**SOURCE MATERIAL:**
--- START ---

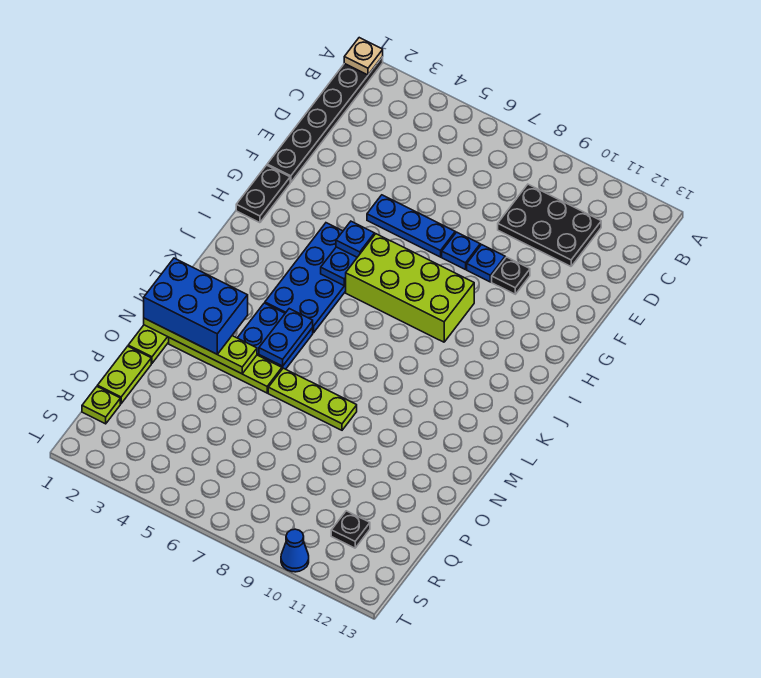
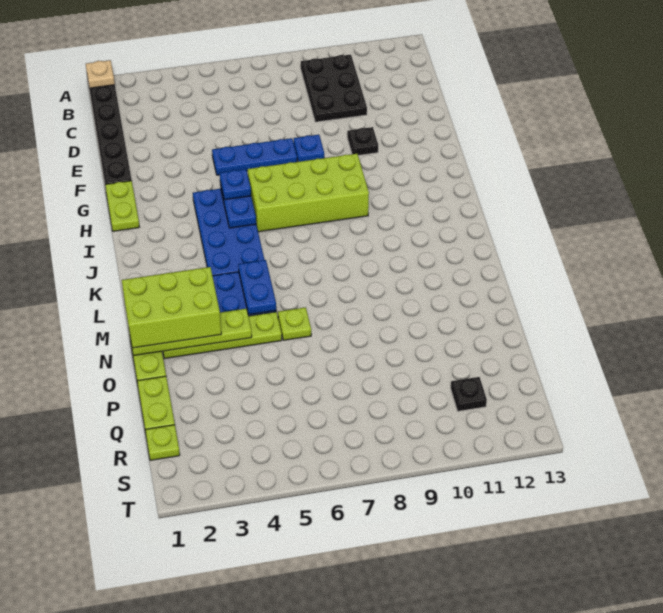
black plate C9:D11 level 1 -> black plate B9:D10 level 1
blue plate F9 level 1 -> none
black plate G1:H1 level 1 -> lime plate G1:H1 level 1
blue brick M1:N3 level 3 -> lime brick M1:N3 level 3
lime plate N6:N8 level 1 -> lime plate N6 level 1
blue cone T10 level 1 -> none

--- END ---

**EXERCISE GOAL:**
Once the line containing "black plate G1:H1" is found, print it and every line after it through the end of the listing, exactly and alone.

**RESPONSE AREA:**
black plate G1:H1 level 1 -> lime plate G1:H1 level 1
blue brick M1:N3 level 3 -> lime brick M1:N3 level 3
lime plate N6:N8 level 1 -> lime plate N6 level 1
blue cone T10 level 1 -> none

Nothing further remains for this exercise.